===== DATA UNDER STUDY
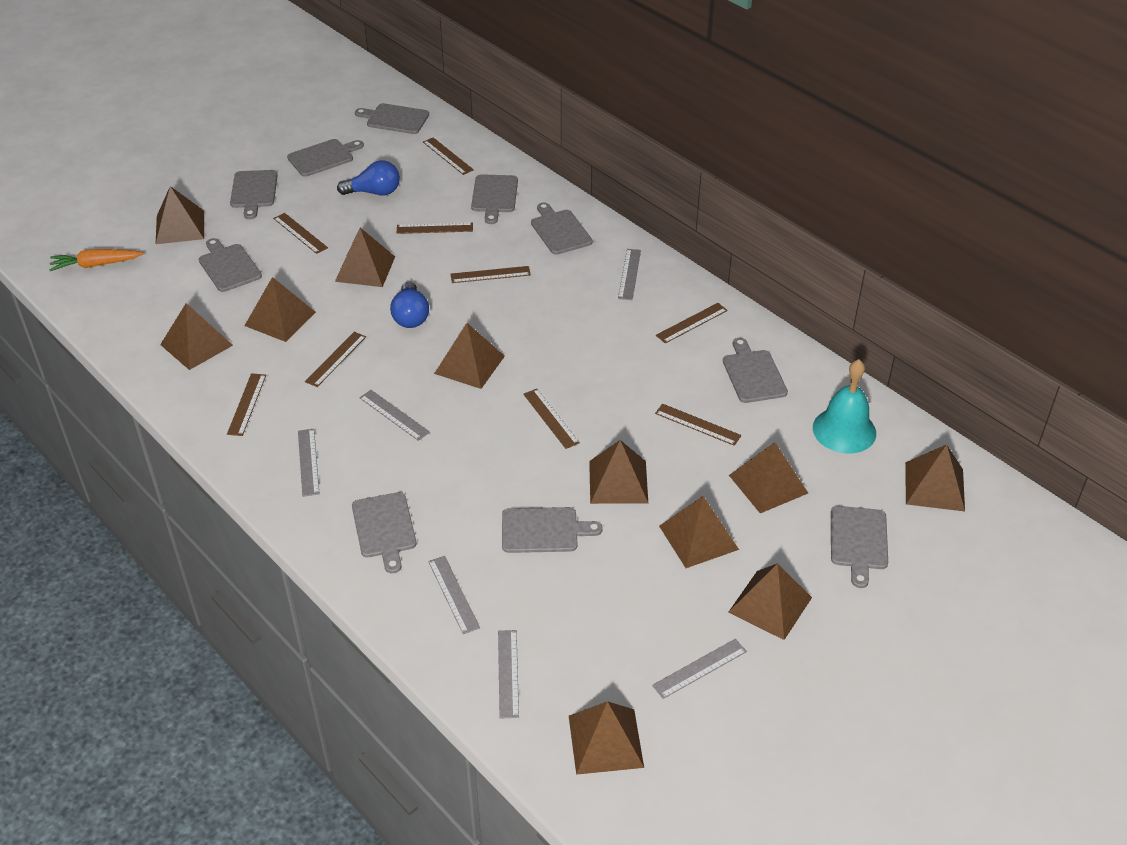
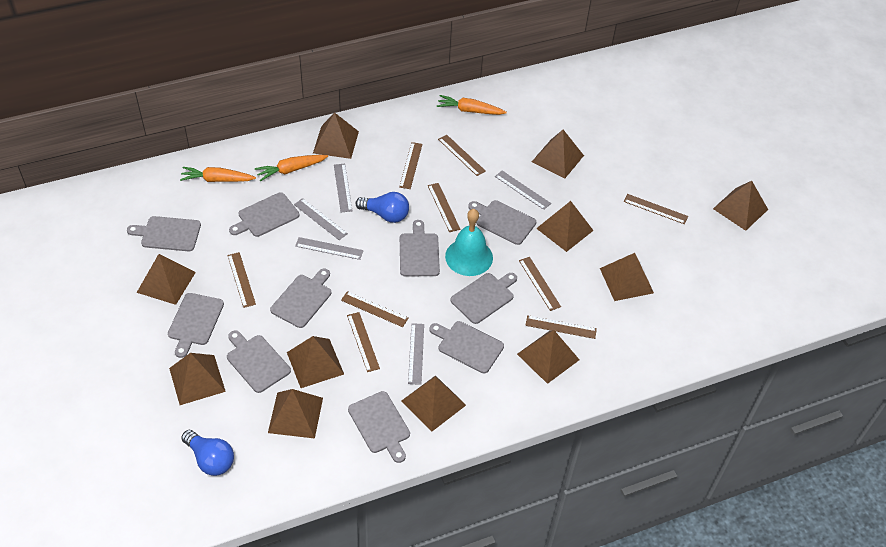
grey ruler: 6 -> 5
orange carrot: 1 -> 3

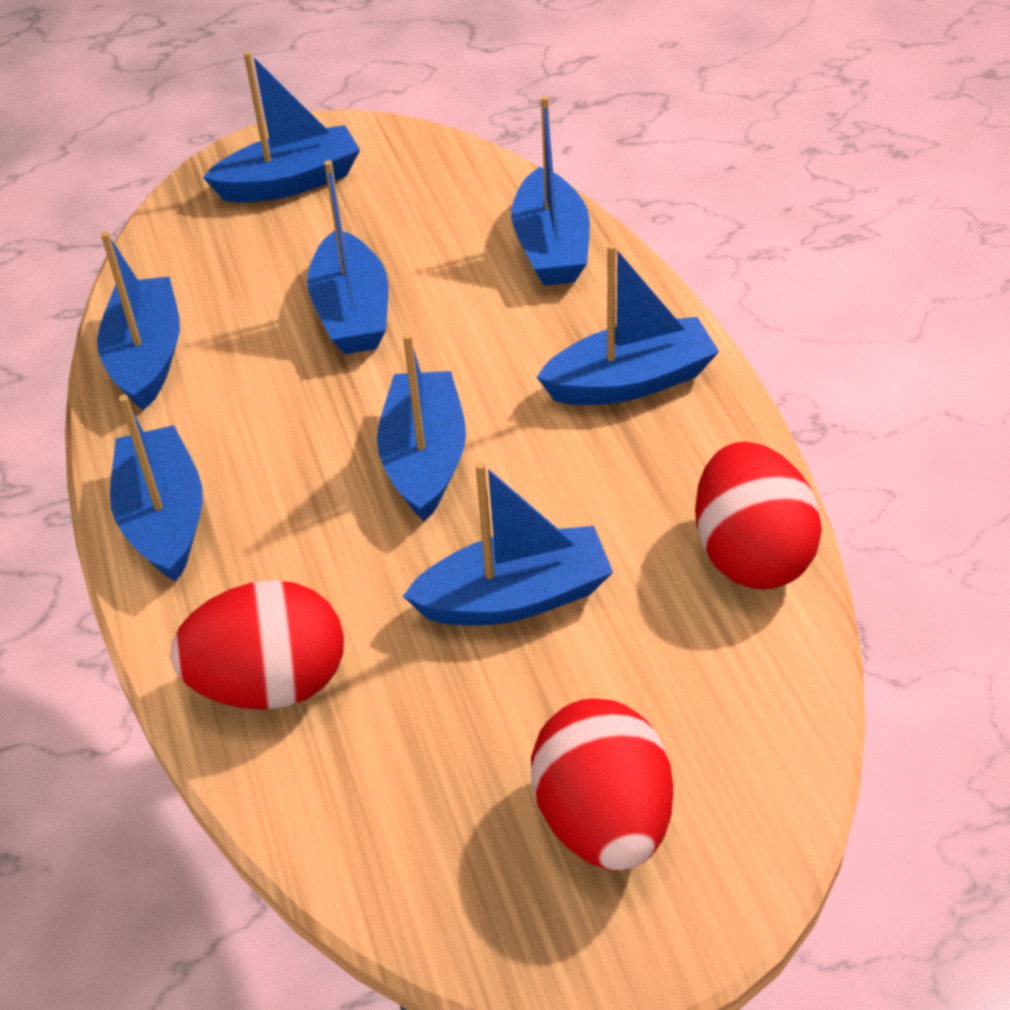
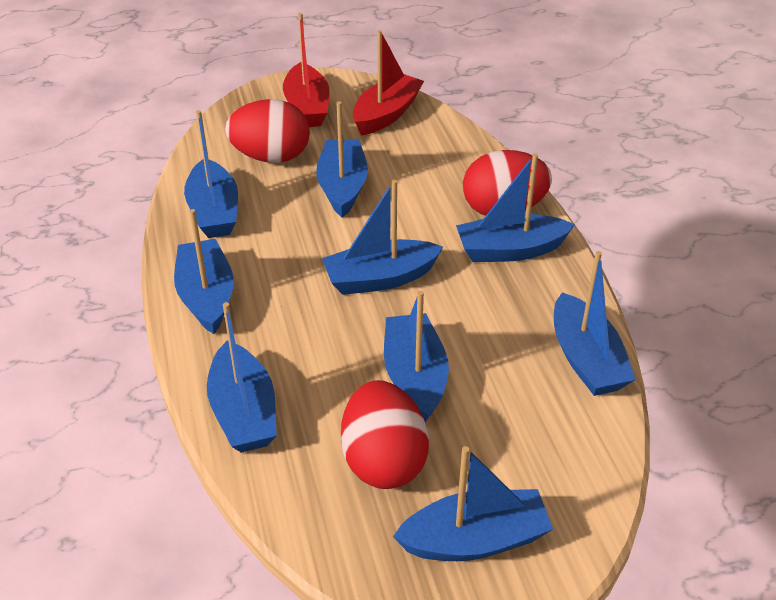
blue boat: 8 -> 9
red boat: 0 -> 2

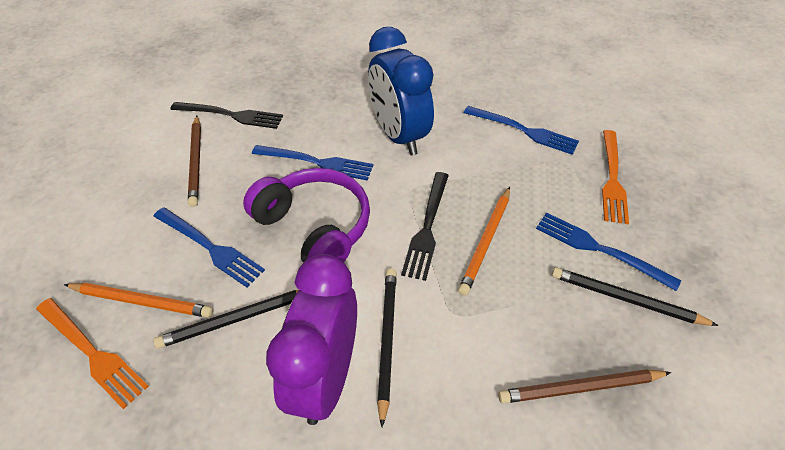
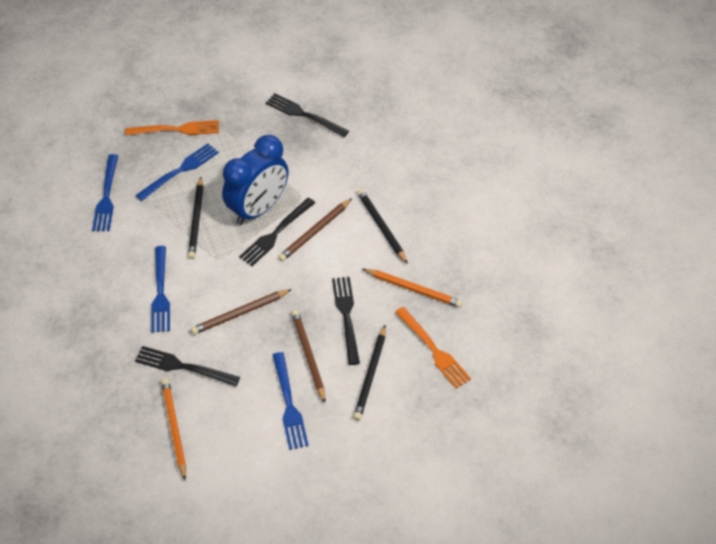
black fork: 2 -> 4
brown pencil: 2 -> 3
purple clock: 1 -> 0
purple headphones: 1 -> 0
==========
WHAT THE EXERCISE ASKS: Skip the pictures; extract only the lines from the line with "red boat: 0 -> 2" through the final line of the material, exactly as they appear.

TASK OUTPUT:
red boat: 0 -> 2

black fork: 2 -> 4
brown pencil: 2 -> 3
purple clock: 1 -> 0
purple headphones: 1 -> 0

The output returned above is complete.